'''
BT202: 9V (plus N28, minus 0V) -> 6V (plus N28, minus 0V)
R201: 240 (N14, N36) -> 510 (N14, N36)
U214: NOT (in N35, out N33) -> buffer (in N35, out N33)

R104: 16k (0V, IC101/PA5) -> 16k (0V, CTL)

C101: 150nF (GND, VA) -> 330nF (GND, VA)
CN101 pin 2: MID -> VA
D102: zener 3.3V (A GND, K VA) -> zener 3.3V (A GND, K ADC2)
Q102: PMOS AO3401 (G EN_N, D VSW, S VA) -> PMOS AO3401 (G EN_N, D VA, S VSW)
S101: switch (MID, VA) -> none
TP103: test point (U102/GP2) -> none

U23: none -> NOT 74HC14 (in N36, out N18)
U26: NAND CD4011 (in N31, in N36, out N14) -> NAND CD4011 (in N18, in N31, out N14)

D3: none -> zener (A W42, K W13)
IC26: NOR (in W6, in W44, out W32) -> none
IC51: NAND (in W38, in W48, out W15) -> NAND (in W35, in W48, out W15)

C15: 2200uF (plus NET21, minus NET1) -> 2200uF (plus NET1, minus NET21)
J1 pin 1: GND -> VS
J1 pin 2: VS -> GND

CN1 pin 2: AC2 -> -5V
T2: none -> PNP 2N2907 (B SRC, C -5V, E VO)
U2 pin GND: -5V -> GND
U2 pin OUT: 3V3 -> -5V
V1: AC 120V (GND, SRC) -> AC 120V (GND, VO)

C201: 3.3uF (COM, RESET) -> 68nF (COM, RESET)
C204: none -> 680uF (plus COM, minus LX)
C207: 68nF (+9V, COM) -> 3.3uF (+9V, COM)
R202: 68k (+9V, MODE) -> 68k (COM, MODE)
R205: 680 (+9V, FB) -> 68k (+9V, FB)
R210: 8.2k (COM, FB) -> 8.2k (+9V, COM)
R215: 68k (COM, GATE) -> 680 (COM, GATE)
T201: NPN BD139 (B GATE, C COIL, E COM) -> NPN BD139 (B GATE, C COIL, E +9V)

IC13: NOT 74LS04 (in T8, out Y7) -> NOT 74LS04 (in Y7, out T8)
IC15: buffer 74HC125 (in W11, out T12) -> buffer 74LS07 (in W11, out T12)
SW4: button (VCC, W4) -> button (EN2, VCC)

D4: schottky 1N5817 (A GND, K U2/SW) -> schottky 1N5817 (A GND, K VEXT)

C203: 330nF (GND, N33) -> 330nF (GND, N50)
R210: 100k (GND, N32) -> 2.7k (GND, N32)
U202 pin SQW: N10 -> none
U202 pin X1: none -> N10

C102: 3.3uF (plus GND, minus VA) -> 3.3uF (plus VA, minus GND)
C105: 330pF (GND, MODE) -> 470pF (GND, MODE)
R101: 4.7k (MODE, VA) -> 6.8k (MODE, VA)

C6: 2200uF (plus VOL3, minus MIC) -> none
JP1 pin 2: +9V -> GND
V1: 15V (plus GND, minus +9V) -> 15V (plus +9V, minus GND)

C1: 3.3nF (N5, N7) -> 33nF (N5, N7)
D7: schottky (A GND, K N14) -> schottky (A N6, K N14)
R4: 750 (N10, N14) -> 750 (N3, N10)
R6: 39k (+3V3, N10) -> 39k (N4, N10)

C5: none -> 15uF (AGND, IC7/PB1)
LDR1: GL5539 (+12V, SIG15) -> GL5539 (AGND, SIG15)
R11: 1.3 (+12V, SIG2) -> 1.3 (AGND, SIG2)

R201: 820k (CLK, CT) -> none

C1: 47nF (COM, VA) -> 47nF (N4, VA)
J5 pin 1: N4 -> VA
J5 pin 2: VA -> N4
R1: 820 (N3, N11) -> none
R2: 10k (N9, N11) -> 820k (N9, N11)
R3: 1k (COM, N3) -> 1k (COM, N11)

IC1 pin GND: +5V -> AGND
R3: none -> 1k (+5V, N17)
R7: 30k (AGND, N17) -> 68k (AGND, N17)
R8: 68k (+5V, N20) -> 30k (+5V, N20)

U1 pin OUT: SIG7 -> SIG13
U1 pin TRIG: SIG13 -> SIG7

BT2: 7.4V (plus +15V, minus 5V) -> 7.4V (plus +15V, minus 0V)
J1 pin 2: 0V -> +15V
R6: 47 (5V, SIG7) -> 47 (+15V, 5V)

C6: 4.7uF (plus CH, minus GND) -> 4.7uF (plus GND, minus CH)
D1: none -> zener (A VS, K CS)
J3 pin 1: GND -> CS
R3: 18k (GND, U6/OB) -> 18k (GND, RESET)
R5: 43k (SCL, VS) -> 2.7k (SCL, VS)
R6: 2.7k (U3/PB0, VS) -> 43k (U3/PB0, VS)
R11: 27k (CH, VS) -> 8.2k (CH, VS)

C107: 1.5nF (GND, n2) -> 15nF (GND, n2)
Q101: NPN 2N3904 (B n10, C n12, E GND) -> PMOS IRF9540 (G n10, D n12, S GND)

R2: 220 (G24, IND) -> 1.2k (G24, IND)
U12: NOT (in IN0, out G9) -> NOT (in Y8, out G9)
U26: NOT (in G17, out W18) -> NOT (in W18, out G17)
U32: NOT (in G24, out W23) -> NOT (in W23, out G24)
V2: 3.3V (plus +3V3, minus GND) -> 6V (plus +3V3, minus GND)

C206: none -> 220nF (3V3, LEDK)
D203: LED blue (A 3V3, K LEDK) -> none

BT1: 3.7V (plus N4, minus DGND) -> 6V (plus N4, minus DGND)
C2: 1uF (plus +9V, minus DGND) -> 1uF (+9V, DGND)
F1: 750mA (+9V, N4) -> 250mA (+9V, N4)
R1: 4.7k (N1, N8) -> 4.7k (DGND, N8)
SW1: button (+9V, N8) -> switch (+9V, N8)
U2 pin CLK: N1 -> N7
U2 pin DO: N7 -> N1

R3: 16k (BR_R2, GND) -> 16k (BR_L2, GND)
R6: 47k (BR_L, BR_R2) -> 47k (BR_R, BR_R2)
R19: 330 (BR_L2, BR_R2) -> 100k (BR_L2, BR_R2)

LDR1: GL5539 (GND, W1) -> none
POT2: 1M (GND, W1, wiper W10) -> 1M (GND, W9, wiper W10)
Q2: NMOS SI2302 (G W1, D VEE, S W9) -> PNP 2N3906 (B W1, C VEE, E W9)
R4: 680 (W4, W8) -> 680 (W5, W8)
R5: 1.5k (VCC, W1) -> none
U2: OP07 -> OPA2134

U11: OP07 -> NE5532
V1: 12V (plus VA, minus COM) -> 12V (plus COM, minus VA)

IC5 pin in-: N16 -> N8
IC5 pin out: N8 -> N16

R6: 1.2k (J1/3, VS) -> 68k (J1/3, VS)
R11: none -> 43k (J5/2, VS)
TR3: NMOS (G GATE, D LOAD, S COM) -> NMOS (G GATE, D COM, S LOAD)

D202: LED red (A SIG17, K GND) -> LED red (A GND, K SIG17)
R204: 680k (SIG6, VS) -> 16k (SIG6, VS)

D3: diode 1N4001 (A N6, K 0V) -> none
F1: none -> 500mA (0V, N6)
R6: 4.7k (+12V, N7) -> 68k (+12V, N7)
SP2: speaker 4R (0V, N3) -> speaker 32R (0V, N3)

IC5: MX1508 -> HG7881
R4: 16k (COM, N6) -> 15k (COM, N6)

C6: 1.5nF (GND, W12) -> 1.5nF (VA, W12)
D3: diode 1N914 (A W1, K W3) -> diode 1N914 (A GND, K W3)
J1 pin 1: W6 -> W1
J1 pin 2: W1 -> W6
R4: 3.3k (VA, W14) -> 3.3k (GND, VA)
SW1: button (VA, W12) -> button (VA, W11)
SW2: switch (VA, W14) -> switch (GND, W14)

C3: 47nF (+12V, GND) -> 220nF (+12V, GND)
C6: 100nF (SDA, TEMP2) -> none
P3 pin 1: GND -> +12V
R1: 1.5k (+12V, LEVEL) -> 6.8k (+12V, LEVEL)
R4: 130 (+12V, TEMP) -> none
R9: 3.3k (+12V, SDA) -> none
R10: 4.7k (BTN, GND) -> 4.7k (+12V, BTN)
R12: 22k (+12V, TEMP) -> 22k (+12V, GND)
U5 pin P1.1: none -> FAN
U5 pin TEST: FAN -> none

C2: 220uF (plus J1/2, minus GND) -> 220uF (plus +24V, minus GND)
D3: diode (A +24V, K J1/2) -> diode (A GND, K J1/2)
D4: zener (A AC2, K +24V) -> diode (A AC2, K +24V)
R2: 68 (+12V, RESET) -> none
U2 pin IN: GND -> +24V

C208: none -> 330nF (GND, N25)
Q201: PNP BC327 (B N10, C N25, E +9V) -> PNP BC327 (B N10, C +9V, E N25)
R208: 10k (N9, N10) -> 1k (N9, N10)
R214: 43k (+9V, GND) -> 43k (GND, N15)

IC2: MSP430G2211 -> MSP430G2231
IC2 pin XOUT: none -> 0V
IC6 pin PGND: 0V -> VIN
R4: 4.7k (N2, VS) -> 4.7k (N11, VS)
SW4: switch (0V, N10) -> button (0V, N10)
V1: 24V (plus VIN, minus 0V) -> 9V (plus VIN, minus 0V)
'''
Your goal
Please write out exactly the lines from the start of the data through the line that contains "IC15: buffer 74HC125", both ends included, and nothing else.

Exercise response
BT202: 9V (plus N28, minus 0V) -> 6V (plus N28, minus 0V)
R201: 240 (N14, N36) -> 510 (N14, N36)
U214: NOT (in N35, out N33) -> buffer (in N35, out N33)

R104: 16k (0V, IC101/PA5) -> 16k (0V, CTL)

C101: 150nF (GND, VA) -> 330nF (GND, VA)
CN101 pin 2: MID -> VA
D102: zener 3.3V (A GND, K VA) -> zener 3.3V (A GND, K ADC2)
Q102: PMOS AO3401 (G EN_N, D VSW, S VA) -> PMOS AO3401 (G EN_N, D VA, S VSW)
S101: switch (MID, VA) -> none
TP103: test point (U102/GP2) -> none

U23: none -> NOT 74HC14 (in N36, out N18)
U26: NAND CD4011 (in N31, in N36, out N14) -> NAND CD4011 (in N18, in N31, out N14)

D3: none -> zener (A W42, K W13)
IC26: NOR (in W6, in W44, out W32) -> none
IC51: NAND (in W38, in W48, out W15) -> NAND (in W35, in W48, out W15)

C15: 2200uF (plus NET21, minus NET1) -> 2200uF (plus NET1, minus NET21)
J1 pin 1: GND -> VS
J1 pin 2: VS -> GND

CN1 pin 2: AC2 -> -5V
T2: none -> PNP 2N2907 (B SRC, C -5V, E VO)
U2 pin GND: -5V -> GND
U2 pin OUT: 3V3 -> -5V
V1: AC 120V (GND, SRC) -> AC 120V (GND, VO)

C201: 3.3uF (COM, RESET) -> 68nF (COM, RESET)
C204: none -> 680uF (plus COM, minus LX)
C207: 68nF (+9V, COM) -> 3.3uF (+9V, COM)
R202: 68k (+9V, MODE) -> 68k (COM, MODE)
R205: 680 (+9V, FB) -> 68k (+9V, FB)
R210: 8.2k (COM, FB) -> 8.2k (+9V, COM)
R215: 68k (COM, GATE) -> 680 (COM, GATE)
T201: NPN BD139 (B GATE, C COIL, E COM) -> NPN BD139 (B GATE, C COIL, E +9V)

IC13: NOT 74LS04 (in T8, out Y7) -> NOT 74LS04 (in Y7, out T8)
IC15: buffer 74HC125 (in W11, out T12) -> buffer 74LS07 (in W11, out T12)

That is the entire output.